Coordinate-based change listings -
--*--

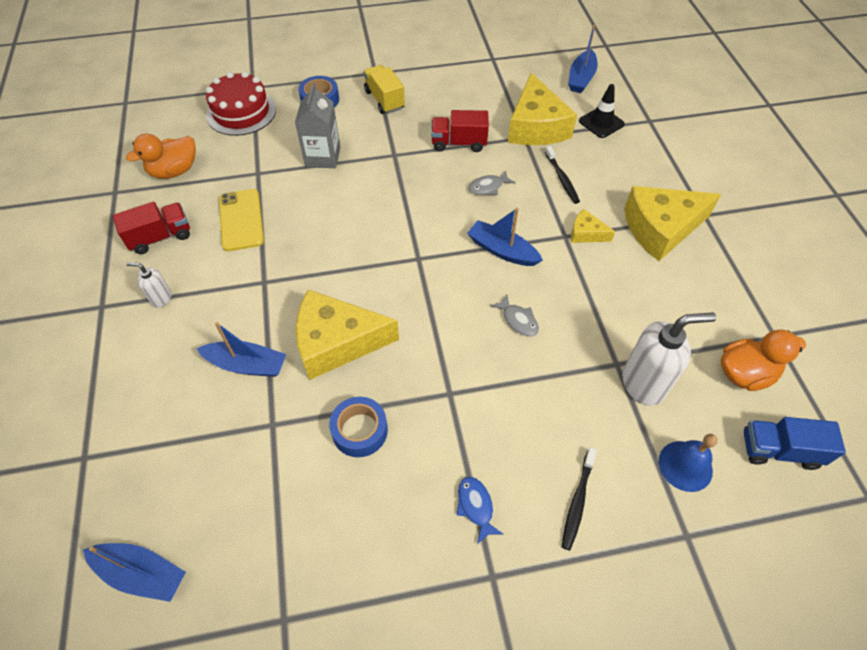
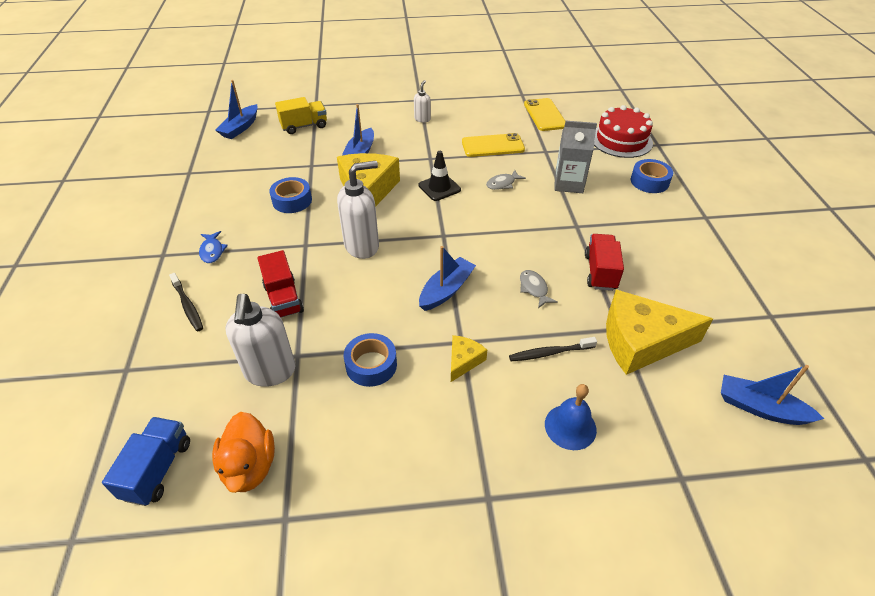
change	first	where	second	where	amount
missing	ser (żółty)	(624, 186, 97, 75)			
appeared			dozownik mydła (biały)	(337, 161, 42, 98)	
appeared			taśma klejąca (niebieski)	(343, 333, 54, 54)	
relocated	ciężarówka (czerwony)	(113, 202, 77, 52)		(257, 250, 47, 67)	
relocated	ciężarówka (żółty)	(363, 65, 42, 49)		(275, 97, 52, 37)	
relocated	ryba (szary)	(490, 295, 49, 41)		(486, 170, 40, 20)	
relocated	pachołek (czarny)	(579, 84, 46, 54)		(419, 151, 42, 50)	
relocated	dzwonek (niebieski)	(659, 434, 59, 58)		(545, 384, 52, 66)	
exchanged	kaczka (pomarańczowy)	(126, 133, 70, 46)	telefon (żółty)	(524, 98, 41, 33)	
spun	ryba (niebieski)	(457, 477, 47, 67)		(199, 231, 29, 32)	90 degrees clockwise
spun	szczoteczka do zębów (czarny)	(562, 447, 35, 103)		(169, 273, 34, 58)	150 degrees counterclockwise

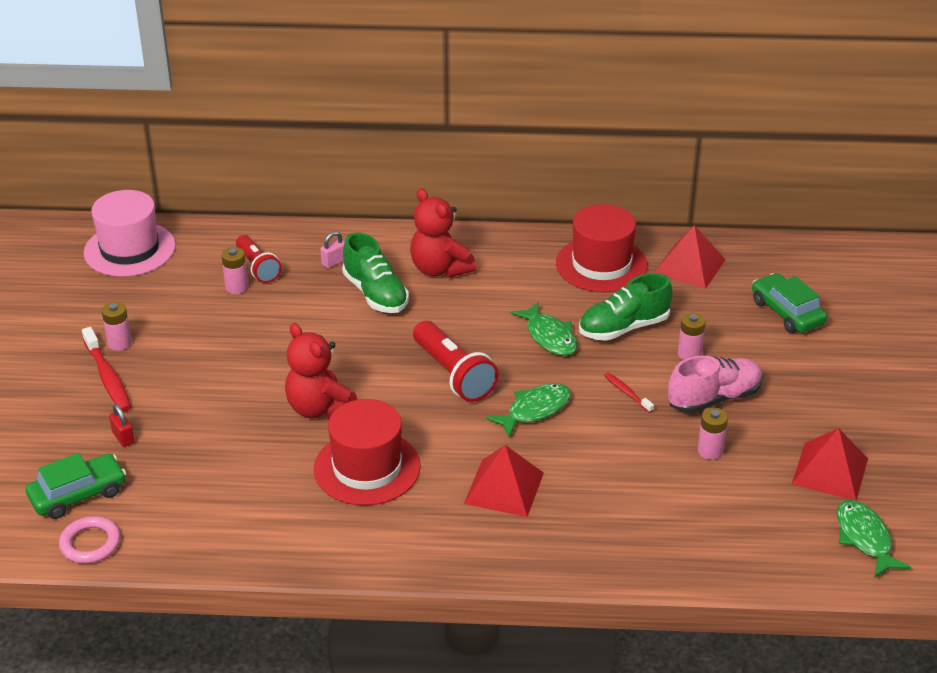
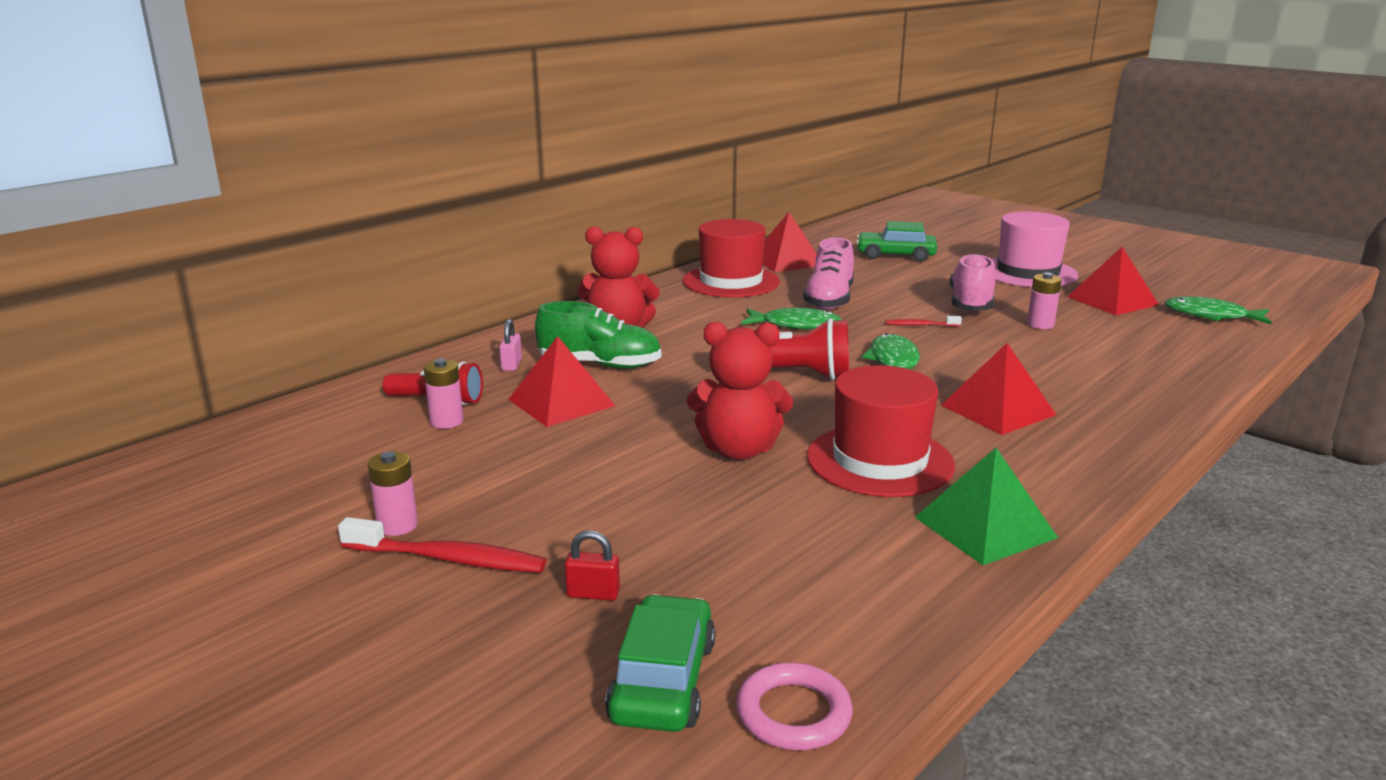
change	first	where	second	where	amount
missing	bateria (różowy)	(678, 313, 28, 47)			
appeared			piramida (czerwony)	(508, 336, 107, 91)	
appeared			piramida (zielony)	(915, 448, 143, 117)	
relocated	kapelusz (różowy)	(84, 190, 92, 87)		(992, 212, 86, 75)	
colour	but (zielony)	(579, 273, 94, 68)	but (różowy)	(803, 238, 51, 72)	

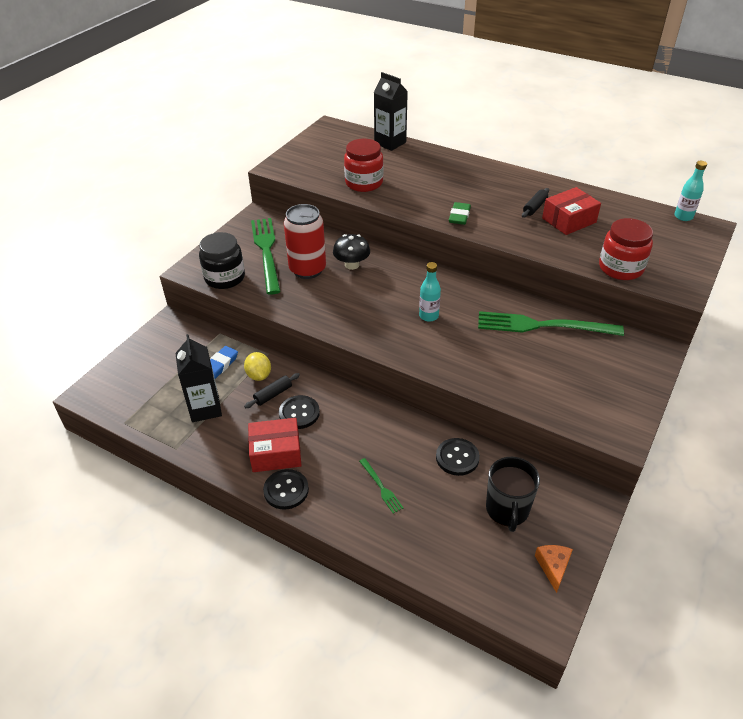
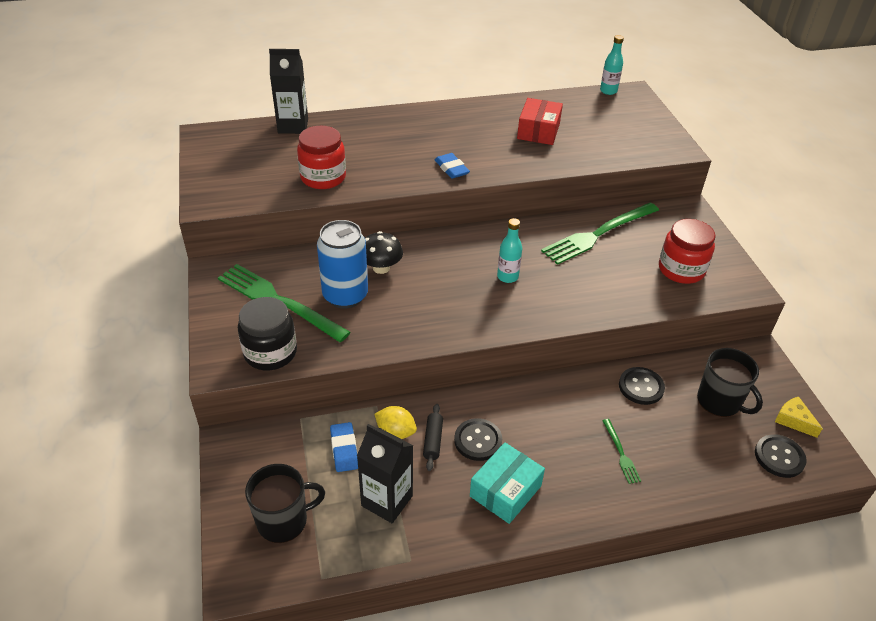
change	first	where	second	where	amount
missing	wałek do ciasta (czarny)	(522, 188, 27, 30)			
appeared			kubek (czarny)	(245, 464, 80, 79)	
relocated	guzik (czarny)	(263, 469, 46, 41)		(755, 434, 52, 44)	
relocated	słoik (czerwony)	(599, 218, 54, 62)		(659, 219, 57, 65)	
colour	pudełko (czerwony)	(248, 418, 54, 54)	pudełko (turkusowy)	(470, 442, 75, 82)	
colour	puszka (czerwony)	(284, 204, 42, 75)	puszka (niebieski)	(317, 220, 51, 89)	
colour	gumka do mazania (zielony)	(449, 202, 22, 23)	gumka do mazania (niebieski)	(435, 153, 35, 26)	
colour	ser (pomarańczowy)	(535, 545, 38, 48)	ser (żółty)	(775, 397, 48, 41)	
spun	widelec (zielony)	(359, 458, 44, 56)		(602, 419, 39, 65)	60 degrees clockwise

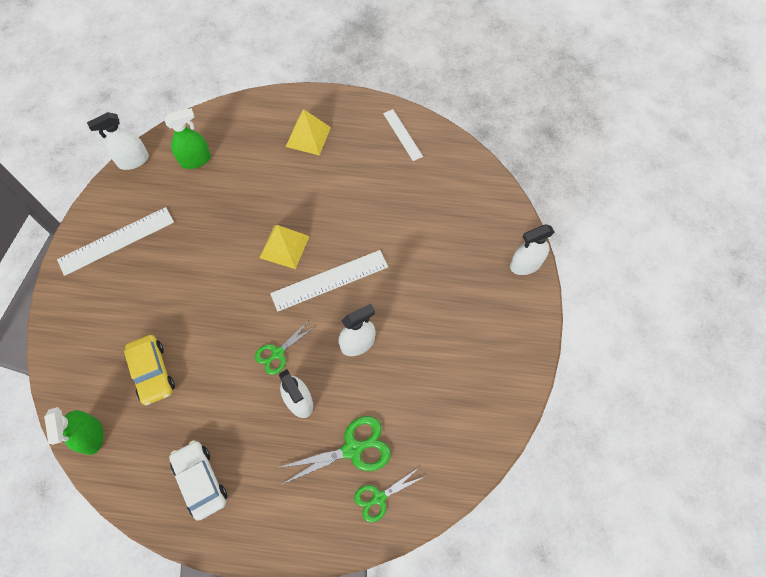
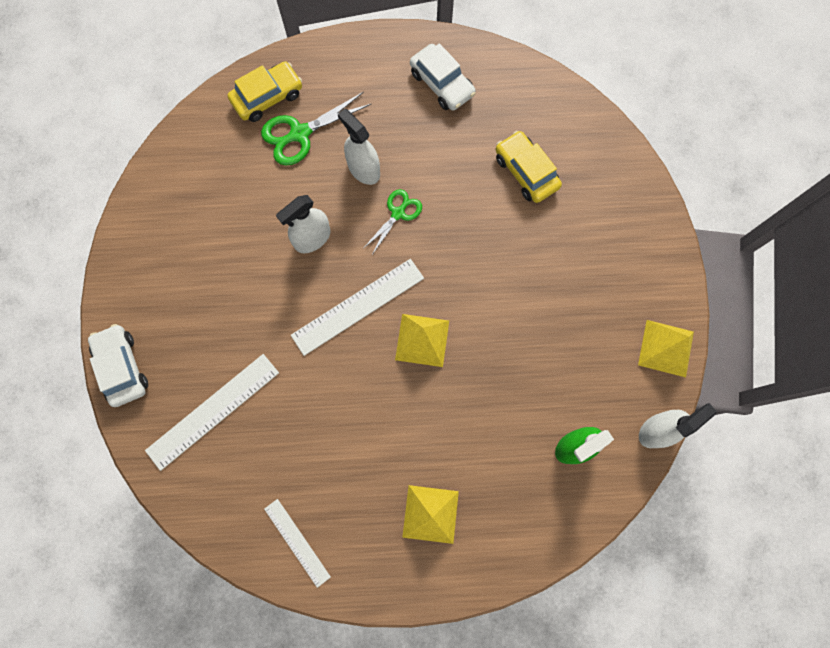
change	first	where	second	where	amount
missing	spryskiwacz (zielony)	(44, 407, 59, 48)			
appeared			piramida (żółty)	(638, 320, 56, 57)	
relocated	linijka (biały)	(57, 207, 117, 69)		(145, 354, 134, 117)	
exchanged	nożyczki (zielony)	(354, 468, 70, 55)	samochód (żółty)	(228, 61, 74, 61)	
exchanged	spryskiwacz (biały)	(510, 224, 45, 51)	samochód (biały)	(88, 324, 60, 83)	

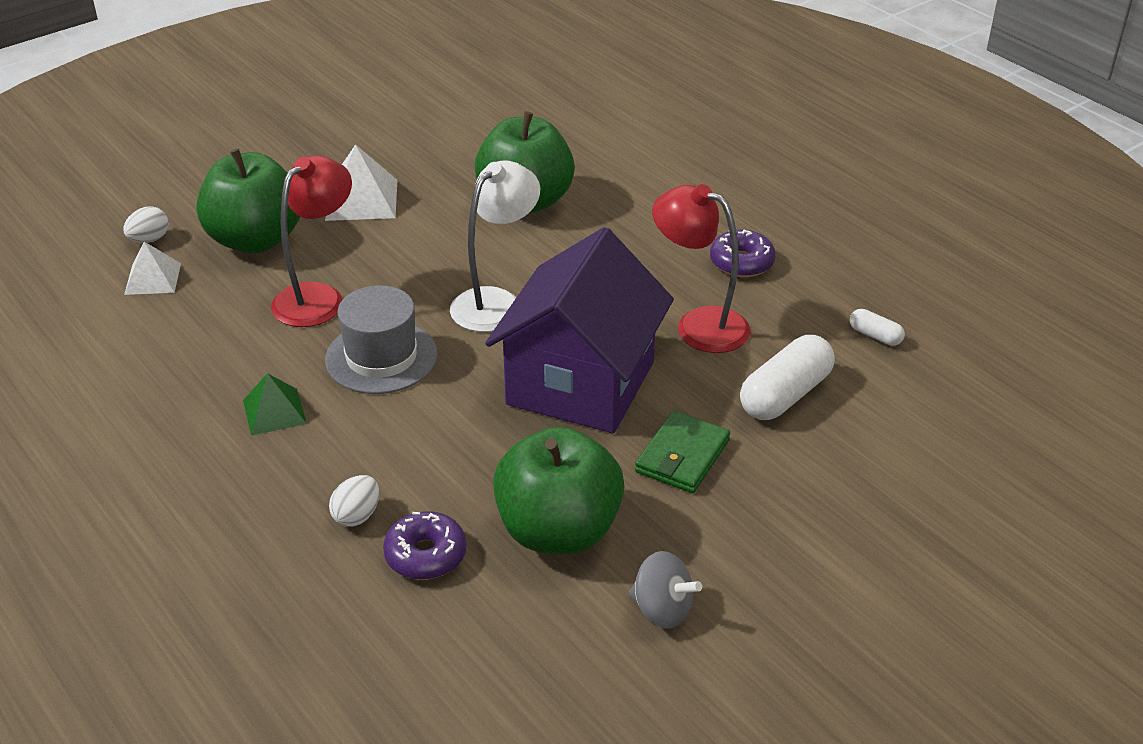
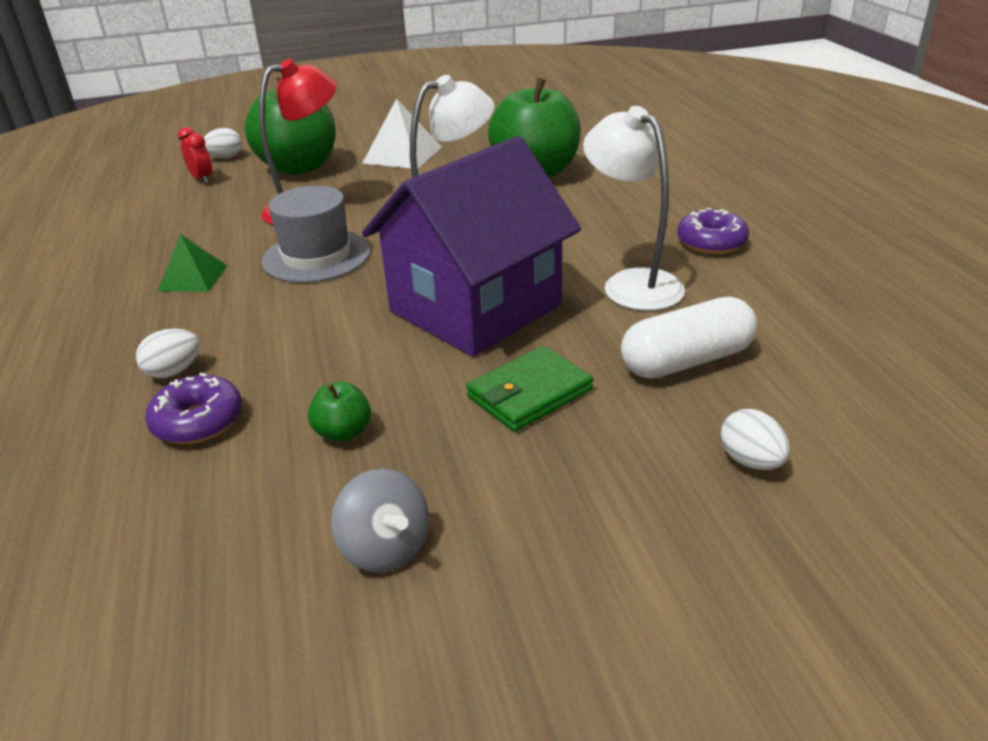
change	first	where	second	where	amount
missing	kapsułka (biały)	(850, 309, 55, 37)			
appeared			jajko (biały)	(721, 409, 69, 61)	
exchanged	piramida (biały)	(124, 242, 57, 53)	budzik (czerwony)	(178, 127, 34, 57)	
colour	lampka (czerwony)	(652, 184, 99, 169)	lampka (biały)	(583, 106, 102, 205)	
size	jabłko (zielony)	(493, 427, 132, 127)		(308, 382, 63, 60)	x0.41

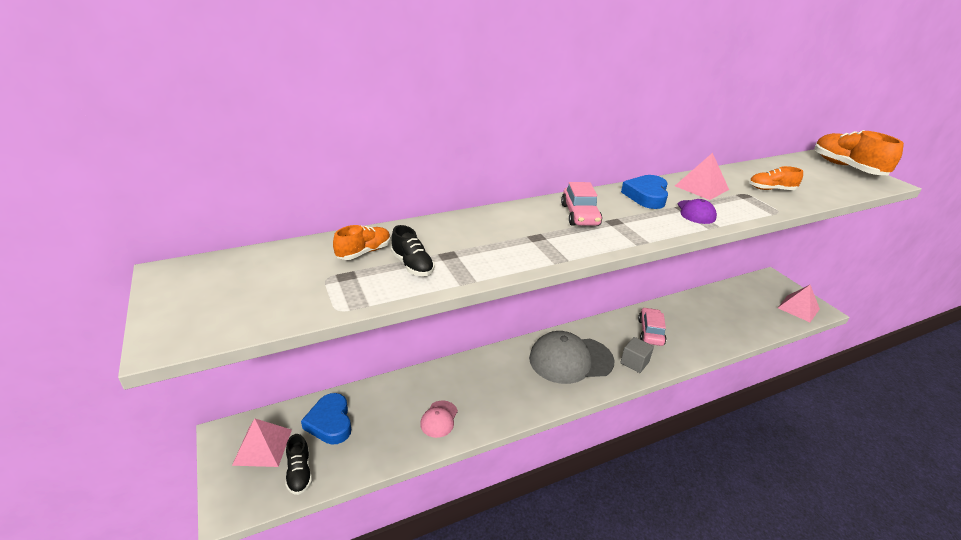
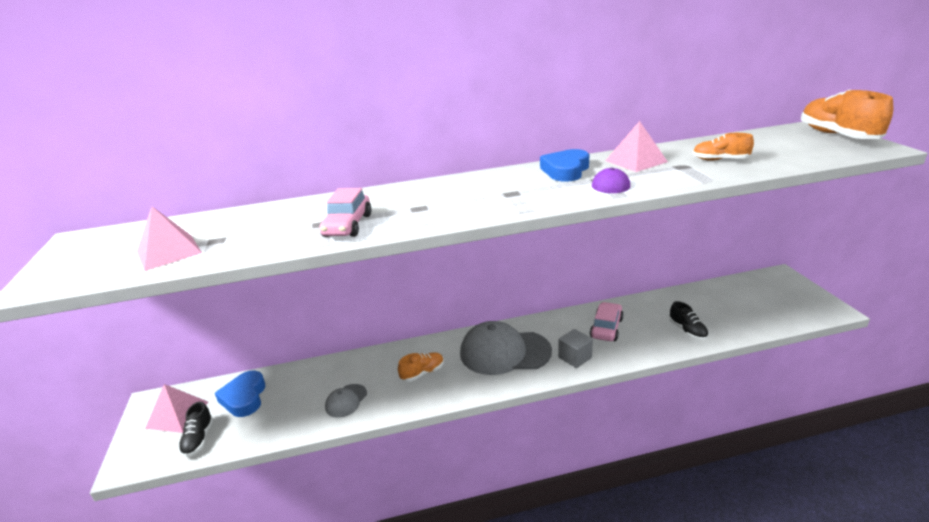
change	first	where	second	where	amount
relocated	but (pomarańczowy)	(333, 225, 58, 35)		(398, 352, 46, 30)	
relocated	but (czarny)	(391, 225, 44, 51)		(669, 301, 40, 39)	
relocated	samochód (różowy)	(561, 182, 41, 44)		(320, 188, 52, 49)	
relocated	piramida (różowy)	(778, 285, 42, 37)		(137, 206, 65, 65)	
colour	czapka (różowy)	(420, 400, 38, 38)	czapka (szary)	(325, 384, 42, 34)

--*--

Task prompt - The entries above are to be repeated in full, except for their pictures.

Result of the task -
change	first	where	second	where	amount
missing	ser (żółty)	(624, 186, 97, 75)			
appeared			dozownik mydła (biały)	(337, 161, 42, 98)	
appeared			taśma klejąca (niebieski)	(343, 333, 54, 54)	
relocated	ciężarówka (czerwony)	(113, 202, 77, 52)		(257, 250, 47, 67)	
relocated	ciężarówka (żółty)	(363, 65, 42, 49)		(275, 97, 52, 37)	
relocated	ryba (szary)	(490, 295, 49, 41)		(486, 170, 40, 20)	
relocated	pachołek (czarny)	(579, 84, 46, 54)		(419, 151, 42, 50)	
relocated	dzwonek (niebieski)	(659, 434, 59, 58)		(545, 384, 52, 66)	
exchanged	kaczka (pomarańczowy)	(126, 133, 70, 46)	telefon (żółty)	(524, 98, 41, 33)	
spun	ryba (niebieski)	(457, 477, 47, 67)		(199, 231, 29, 32)	90 degrees clockwise
spun	szczoteczka do zębów (czarny)	(562, 447, 35, 103)		(169, 273, 34, 58)	150 degrees counterclockwise

change	first	where	second	where	amount
missing	bateria (różowy)	(678, 313, 28, 47)			
appeared			piramida (czerwony)	(508, 336, 107, 91)	
appeared			piramida (zielony)	(915, 448, 143, 117)	
relocated	kapelusz (różowy)	(84, 190, 92, 87)		(992, 212, 86, 75)	
colour	but (zielony)	(579, 273, 94, 68)	but (różowy)	(803, 238, 51, 72)	

change	first	where	second	where	amount
missing	wałek do ciasta (czarny)	(522, 188, 27, 30)			
appeared			kubek (czarny)	(245, 464, 80, 79)	
relocated	guzik (czarny)	(263, 469, 46, 41)		(755, 434, 52, 44)	
relocated	słoik (czerwony)	(599, 218, 54, 62)		(659, 219, 57, 65)	
colour	pudełko (czerwony)	(248, 418, 54, 54)	pudełko (turkusowy)	(470, 442, 75, 82)	
colour	puszka (czerwony)	(284, 204, 42, 75)	puszka (niebieski)	(317, 220, 51, 89)	
colour	gumka do mazania (zielony)	(449, 202, 22, 23)	gumka do mazania (niebieski)	(435, 153, 35, 26)	
colour	ser (pomarańczowy)	(535, 545, 38, 48)	ser (żółty)	(775, 397, 48, 41)	
spun	widelec (zielony)	(359, 458, 44, 56)		(602, 419, 39, 65)	60 degrees clockwise

change	first	where	second	where	amount
missing	spryskiwacz (zielony)	(44, 407, 59, 48)			
appeared			piramida (żółty)	(638, 320, 56, 57)	
relocated	linijka (biały)	(57, 207, 117, 69)		(145, 354, 134, 117)	
exchanged	nożyczki (zielony)	(354, 468, 70, 55)	samochód (żółty)	(228, 61, 74, 61)	
exchanged	spryskiwacz (biały)	(510, 224, 45, 51)	samochód (biały)	(88, 324, 60, 83)	

change	first	where	second	where	amount
missing	kapsułka (biały)	(850, 309, 55, 37)			
appeared			jajko (biały)	(721, 409, 69, 61)	
exchanged	piramida (biały)	(124, 242, 57, 53)	budzik (czerwony)	(178, 127, 34, 57)	
colour	lampka (czerwony)	(652, 184, 99, 169)	lampka (biały)	(583, 106, 102, 205)	
size	jabłko (zielony)	(493, 427, 132, 127)		(308, 382, 63, 60)	x0.41

change	first	where	second	where	amount
relocated	but (pomarańczowy)	(333, 225, 58, 35)		(398, 352, 46, 30)	
relocated	but (czarny)	(391, 225, 44, 51)		(669, 301, 40, 39)	
relocated	samochód (różowy)	(561, 182, 41, 44)		(320, 188, 52, 49)	
relocated	piramida (różowy)	(778, 285, 42, 37)		(137, 206, 65, 65)	
colour	czapka (różowy)	(420, 400, 38, 38)	czapka (szary)	(325, 384, 42, 34)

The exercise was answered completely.